Change listing data:
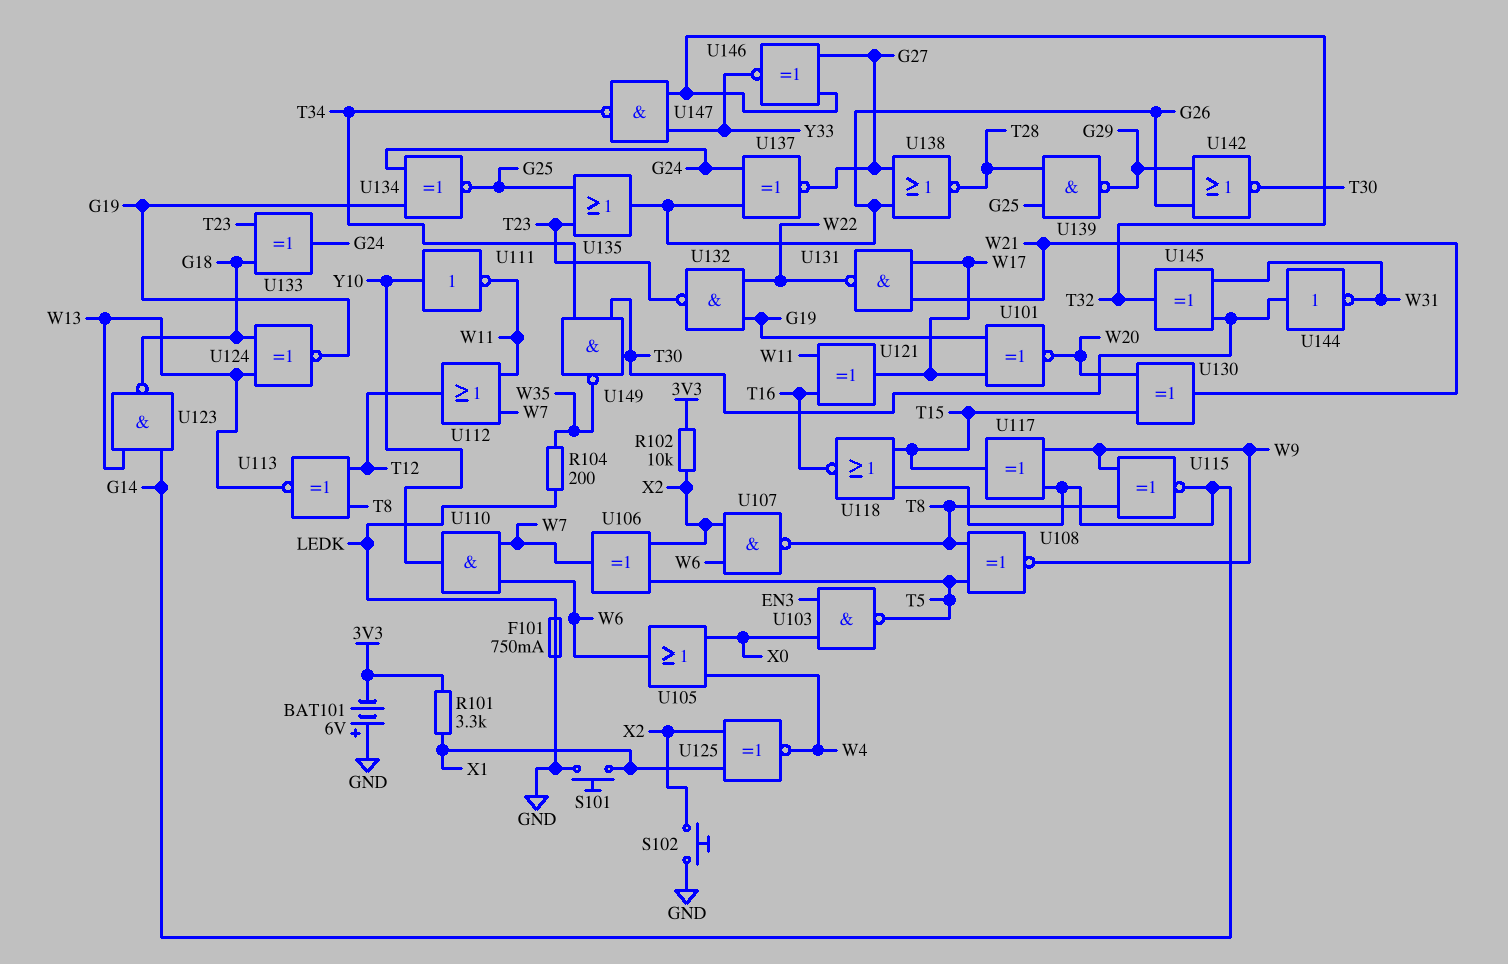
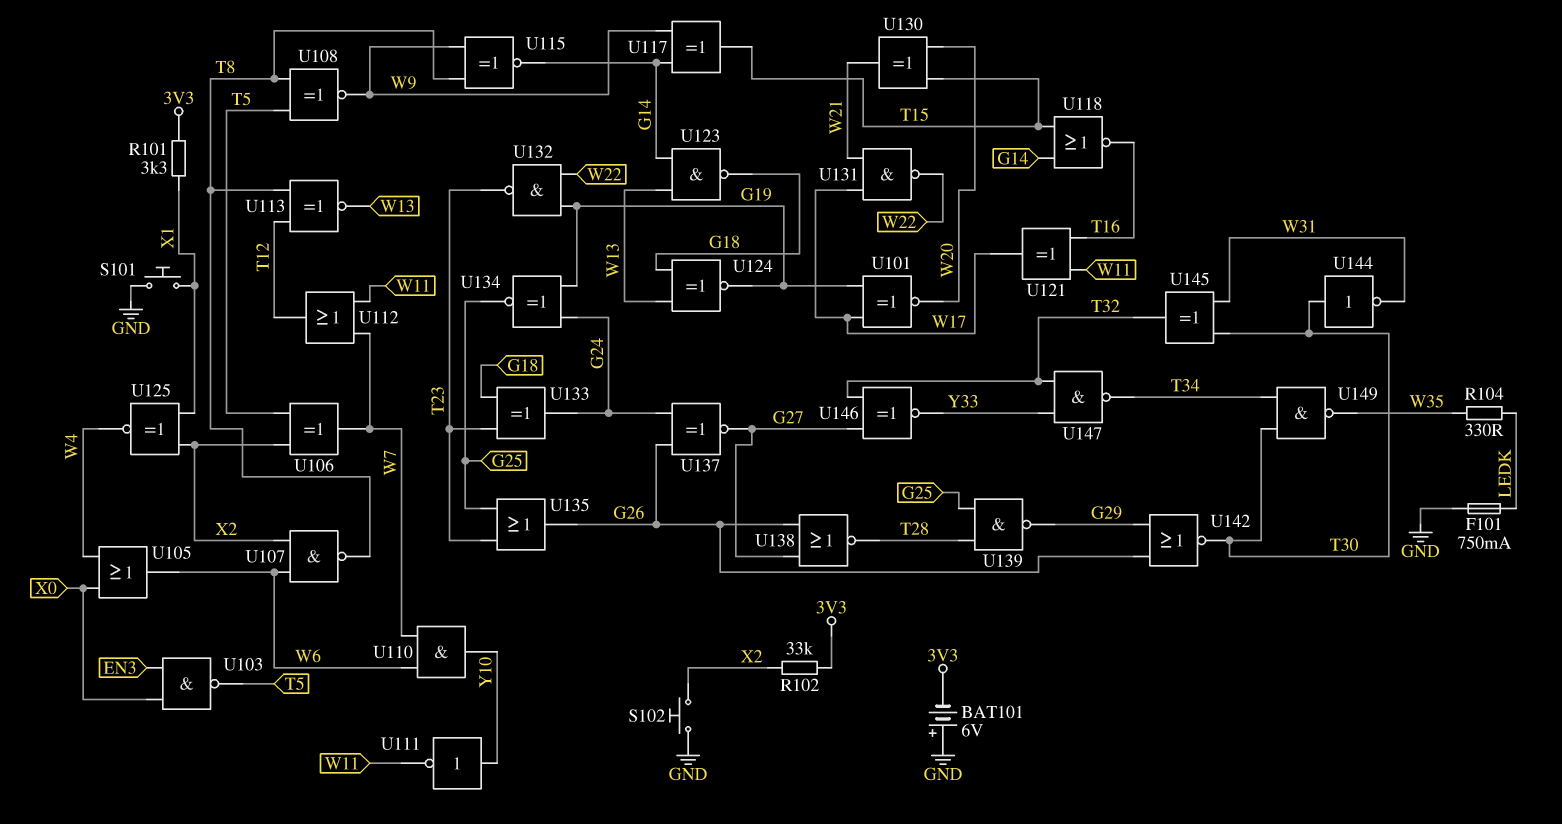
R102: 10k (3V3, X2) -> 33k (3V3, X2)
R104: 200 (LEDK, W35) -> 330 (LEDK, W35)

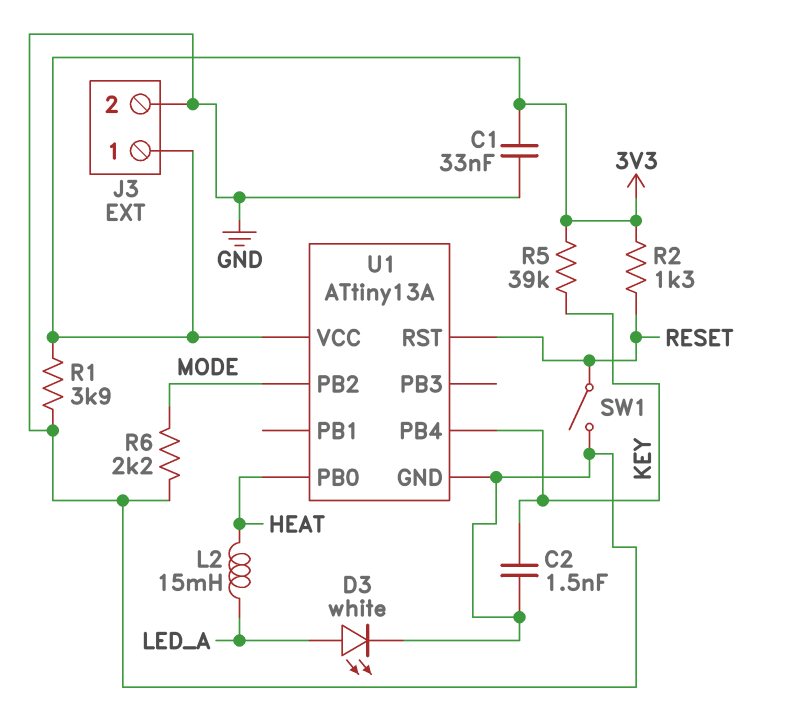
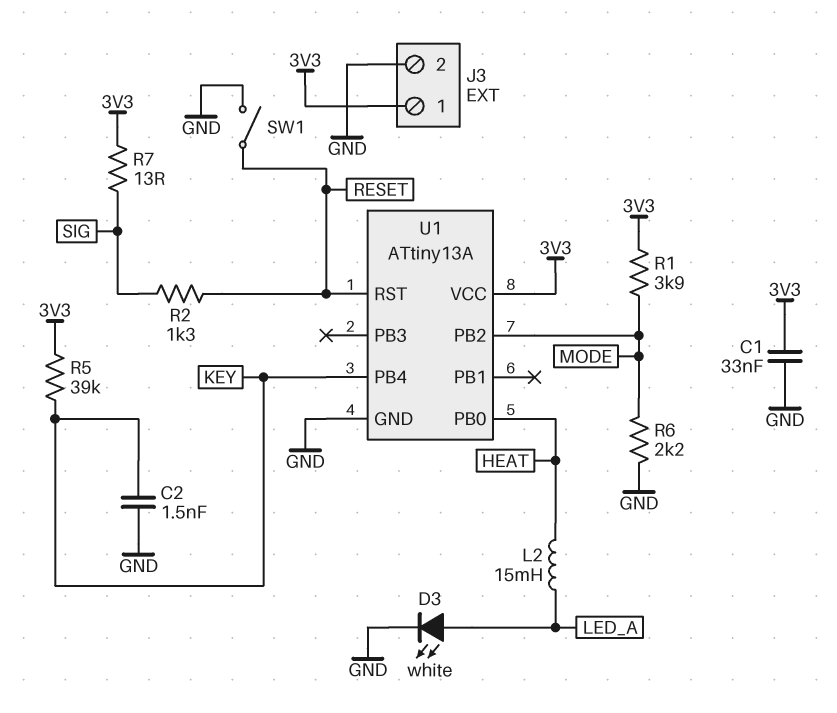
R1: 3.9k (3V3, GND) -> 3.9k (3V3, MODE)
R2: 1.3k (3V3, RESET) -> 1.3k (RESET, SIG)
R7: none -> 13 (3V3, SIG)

__TASK GOAL__
Please retype the records above exactly, but leave out any pictures.

__TASK RESULT__
R102: 10k (3V3, X2) -> 33k (3V3, X2)
R104: 200 (LEDK, W35) -> 330 (LEDK, W35)

R1: 3.9k (3V3, GND) -> 3.9k (3V3, MODE)
R2: 1.3k (3V3, RESET) -> 1.3k (RESET, SIG)
R7: none -> 13 (3V3, SIG)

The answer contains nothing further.